BEGIN Data to examine

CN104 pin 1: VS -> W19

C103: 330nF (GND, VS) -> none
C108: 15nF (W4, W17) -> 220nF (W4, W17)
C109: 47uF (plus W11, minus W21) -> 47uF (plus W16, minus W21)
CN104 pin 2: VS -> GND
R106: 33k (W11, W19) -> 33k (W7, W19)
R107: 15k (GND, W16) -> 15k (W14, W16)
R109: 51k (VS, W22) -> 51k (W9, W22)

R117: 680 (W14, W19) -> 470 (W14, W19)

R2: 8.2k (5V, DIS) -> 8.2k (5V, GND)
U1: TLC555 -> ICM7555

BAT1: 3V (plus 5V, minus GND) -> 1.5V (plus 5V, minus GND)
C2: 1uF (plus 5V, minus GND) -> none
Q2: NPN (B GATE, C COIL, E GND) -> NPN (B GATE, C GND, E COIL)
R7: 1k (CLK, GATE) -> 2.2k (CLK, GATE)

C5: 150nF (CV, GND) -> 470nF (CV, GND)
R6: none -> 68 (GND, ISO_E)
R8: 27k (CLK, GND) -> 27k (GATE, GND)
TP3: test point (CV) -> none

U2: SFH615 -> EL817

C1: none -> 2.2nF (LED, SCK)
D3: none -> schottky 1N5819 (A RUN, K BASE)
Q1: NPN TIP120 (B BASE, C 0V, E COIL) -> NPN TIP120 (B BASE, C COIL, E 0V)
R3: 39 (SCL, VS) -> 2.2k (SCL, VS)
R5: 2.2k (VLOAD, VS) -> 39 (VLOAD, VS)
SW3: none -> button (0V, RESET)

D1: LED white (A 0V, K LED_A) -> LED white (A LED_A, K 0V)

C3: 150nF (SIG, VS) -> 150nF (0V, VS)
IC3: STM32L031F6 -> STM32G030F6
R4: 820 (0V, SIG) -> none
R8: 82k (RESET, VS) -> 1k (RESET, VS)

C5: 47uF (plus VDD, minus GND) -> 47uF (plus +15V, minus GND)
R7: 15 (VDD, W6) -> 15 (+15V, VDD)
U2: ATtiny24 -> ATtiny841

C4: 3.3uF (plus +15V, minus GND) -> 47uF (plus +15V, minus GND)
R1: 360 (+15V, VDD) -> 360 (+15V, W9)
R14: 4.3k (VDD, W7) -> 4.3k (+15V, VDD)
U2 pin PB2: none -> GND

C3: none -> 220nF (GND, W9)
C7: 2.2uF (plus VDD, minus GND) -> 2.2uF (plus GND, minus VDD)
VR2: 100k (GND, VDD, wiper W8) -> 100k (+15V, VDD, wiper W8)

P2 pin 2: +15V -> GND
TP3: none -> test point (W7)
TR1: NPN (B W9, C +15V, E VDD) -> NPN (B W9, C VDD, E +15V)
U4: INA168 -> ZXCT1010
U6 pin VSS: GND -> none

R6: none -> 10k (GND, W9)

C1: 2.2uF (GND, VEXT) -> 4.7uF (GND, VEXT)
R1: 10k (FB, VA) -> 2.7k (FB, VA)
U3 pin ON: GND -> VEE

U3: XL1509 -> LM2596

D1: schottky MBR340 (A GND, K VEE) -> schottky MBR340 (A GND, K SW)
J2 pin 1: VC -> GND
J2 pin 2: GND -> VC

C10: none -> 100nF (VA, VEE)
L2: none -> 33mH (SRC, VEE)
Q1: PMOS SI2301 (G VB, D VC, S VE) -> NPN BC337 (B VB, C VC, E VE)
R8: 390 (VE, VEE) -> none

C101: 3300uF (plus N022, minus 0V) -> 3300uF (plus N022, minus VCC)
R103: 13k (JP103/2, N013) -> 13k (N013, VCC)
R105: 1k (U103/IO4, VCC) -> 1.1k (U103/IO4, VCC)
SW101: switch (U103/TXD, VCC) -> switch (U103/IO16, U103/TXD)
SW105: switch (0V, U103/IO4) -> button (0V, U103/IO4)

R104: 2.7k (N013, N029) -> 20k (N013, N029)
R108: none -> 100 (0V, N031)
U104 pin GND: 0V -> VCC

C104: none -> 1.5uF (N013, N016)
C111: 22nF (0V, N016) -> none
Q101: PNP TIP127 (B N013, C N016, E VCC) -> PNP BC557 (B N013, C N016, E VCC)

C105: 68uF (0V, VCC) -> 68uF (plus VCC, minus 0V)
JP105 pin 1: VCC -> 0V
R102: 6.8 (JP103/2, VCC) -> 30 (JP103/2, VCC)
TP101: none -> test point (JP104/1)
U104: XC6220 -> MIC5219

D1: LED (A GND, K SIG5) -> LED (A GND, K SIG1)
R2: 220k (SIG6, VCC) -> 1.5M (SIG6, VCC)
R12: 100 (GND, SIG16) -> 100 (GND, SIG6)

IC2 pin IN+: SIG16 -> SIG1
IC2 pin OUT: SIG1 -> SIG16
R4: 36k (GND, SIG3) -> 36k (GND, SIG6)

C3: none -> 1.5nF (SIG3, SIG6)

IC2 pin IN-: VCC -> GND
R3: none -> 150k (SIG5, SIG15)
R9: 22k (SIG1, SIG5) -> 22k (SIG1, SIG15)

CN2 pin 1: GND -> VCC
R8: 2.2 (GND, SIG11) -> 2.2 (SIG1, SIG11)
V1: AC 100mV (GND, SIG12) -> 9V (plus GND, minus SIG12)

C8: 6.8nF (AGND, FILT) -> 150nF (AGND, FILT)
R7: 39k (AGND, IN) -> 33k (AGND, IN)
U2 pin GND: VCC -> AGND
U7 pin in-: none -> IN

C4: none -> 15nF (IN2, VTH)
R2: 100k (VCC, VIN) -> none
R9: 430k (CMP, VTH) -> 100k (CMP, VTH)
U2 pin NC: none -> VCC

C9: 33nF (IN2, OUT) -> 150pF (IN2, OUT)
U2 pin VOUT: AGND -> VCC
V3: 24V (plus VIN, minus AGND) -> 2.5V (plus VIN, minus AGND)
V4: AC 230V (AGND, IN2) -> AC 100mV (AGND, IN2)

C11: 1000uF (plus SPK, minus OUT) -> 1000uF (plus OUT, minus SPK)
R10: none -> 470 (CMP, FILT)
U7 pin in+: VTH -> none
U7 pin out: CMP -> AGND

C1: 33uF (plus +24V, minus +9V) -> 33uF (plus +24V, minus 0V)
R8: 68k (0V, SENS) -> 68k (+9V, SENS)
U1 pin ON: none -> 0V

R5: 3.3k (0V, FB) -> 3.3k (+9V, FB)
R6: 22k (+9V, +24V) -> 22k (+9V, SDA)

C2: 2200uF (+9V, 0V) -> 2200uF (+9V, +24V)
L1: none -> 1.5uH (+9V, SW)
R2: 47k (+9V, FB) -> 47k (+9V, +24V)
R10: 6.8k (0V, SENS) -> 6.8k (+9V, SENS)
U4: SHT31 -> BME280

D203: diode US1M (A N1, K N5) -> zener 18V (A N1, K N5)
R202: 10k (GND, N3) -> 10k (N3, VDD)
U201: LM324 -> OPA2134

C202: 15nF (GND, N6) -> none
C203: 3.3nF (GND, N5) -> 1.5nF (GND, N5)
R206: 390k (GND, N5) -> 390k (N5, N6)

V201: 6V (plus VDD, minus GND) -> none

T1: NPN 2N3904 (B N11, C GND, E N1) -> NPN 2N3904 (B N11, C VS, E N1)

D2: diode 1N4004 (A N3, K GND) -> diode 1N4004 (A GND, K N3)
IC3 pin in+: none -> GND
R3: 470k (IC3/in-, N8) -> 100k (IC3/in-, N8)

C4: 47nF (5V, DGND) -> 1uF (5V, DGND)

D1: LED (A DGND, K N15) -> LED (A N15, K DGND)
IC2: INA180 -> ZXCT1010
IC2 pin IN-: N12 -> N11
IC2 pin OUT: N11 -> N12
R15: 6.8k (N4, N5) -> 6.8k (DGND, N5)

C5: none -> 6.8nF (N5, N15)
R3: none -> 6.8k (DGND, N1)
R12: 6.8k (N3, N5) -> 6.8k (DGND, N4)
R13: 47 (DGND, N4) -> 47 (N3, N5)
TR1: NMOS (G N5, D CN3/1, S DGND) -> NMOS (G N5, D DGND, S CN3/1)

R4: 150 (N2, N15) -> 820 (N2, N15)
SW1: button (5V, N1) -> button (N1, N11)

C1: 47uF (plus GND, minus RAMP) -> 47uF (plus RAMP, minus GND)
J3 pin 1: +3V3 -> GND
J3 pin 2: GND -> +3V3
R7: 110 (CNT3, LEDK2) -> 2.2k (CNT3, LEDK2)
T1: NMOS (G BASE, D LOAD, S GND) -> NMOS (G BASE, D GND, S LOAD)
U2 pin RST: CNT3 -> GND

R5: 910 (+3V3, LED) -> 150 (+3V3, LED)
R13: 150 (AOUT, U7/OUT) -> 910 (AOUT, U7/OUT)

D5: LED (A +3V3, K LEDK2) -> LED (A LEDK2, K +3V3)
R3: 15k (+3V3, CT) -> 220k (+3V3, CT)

END Data to examine

▶ [What needs to be done]: Look over the records above and copy each line that includes the string "COIL".

▶ [Result of this exercise]:
Q2: NPN (B GATE, C COIL, E GND) -> NPN (B GATE, C GND, E COIL)
Q1: NPN TIP120 (B BASE, C 0V, E COIL) -> NPN TIP120 (B BASE, C COIL, E 0V)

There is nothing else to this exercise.